■ **Available data**
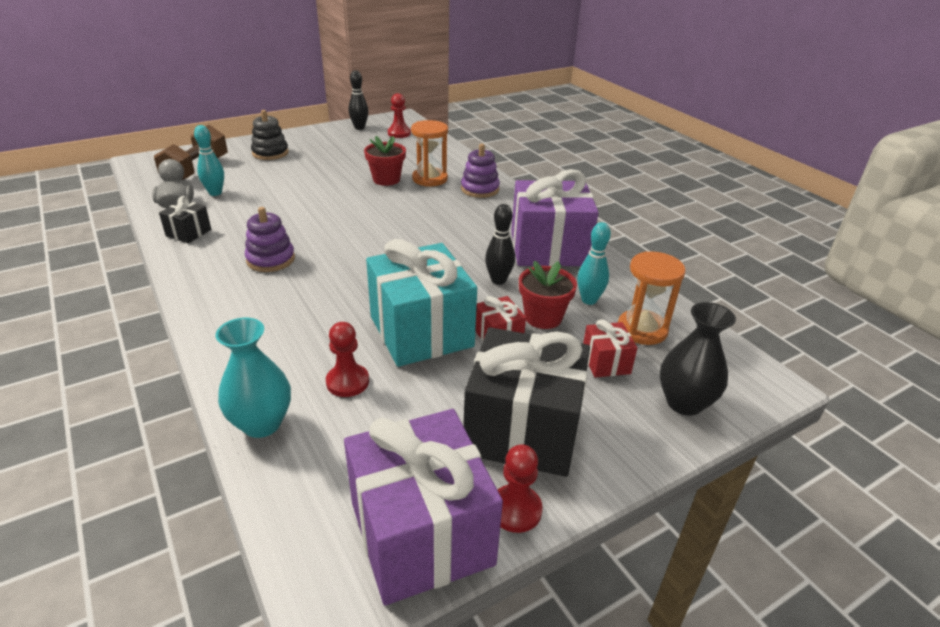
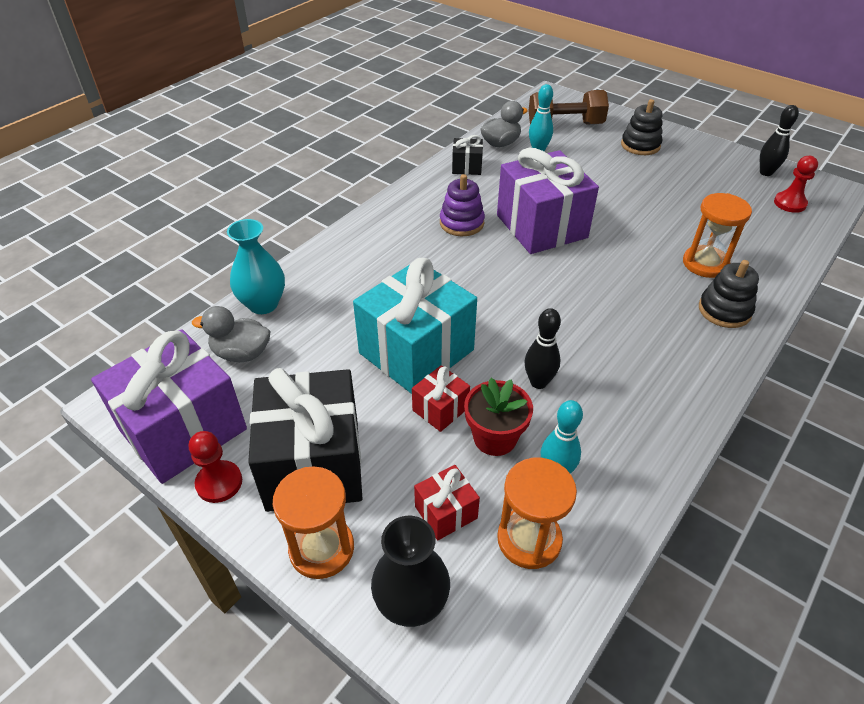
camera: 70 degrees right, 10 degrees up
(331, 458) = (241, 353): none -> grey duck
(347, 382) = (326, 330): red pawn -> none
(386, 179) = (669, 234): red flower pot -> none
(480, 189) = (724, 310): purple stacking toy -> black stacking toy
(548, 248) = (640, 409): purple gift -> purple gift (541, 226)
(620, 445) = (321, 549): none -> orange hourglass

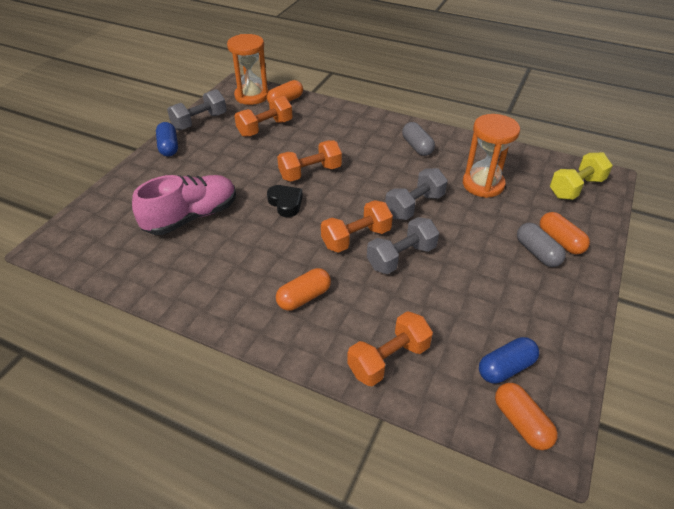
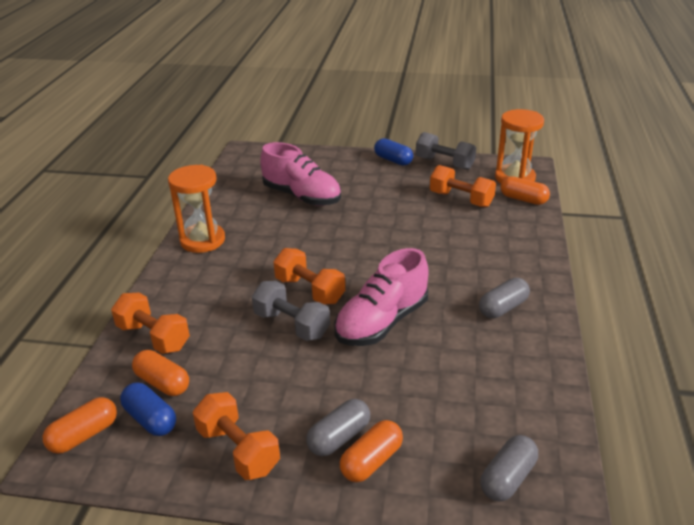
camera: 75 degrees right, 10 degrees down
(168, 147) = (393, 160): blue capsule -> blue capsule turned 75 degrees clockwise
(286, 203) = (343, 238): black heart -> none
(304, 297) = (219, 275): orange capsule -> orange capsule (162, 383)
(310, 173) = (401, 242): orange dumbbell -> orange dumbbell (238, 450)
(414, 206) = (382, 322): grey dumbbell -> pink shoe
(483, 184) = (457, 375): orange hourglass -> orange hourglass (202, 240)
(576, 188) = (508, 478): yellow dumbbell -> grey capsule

---

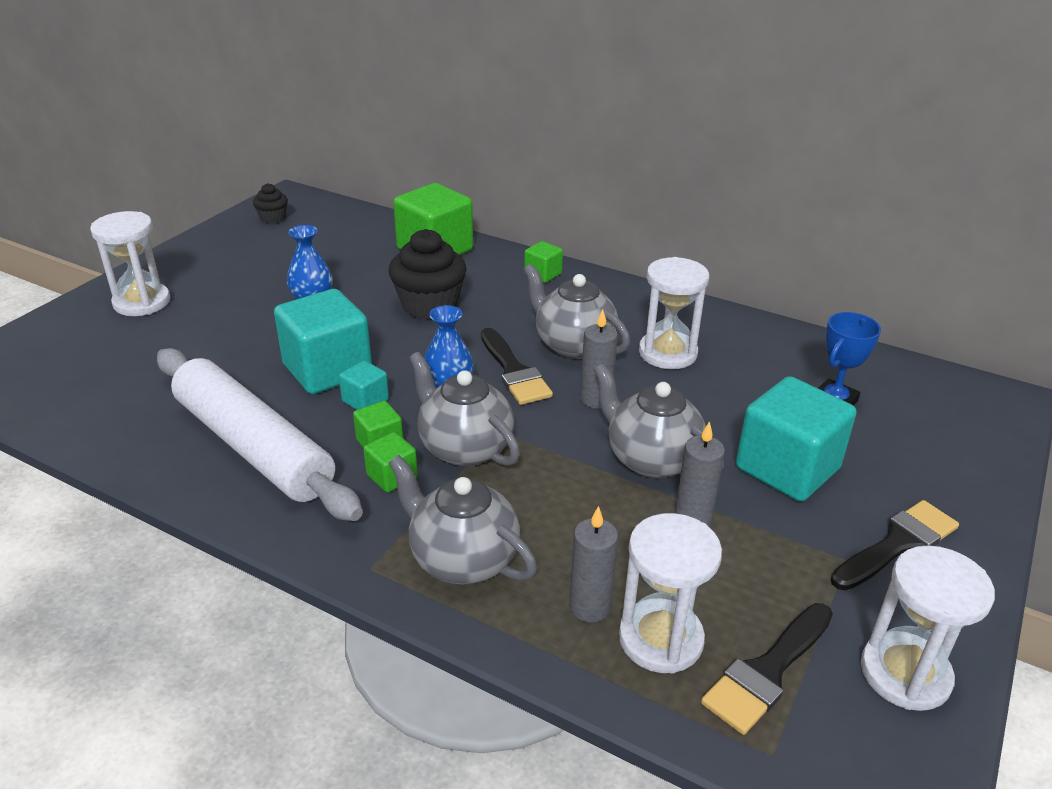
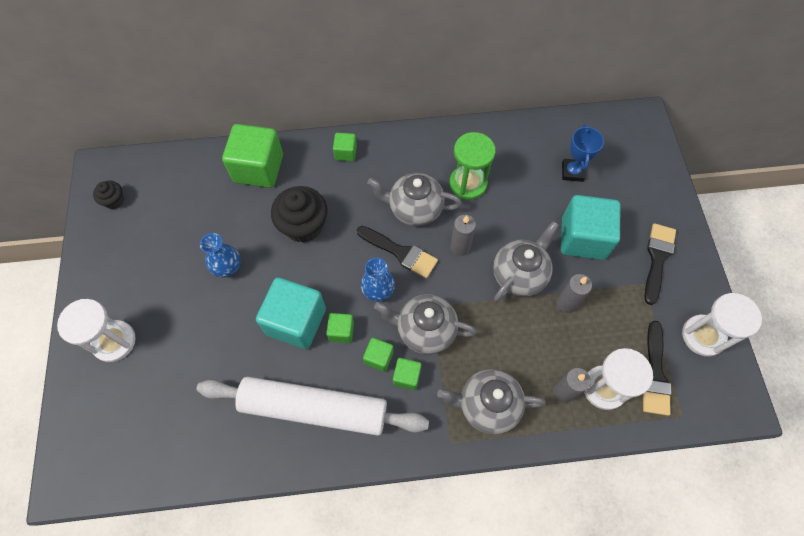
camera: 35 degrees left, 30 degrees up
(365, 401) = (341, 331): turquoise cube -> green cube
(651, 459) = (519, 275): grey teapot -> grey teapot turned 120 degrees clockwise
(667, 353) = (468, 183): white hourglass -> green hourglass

■ **Work instructions**
Which lines in the material contain the word "right"? Pull each of them out.

■ **Problem solution**
camera: 70 degrees right, 10 degrees up
camera: 75 degrees right, 10 degrees down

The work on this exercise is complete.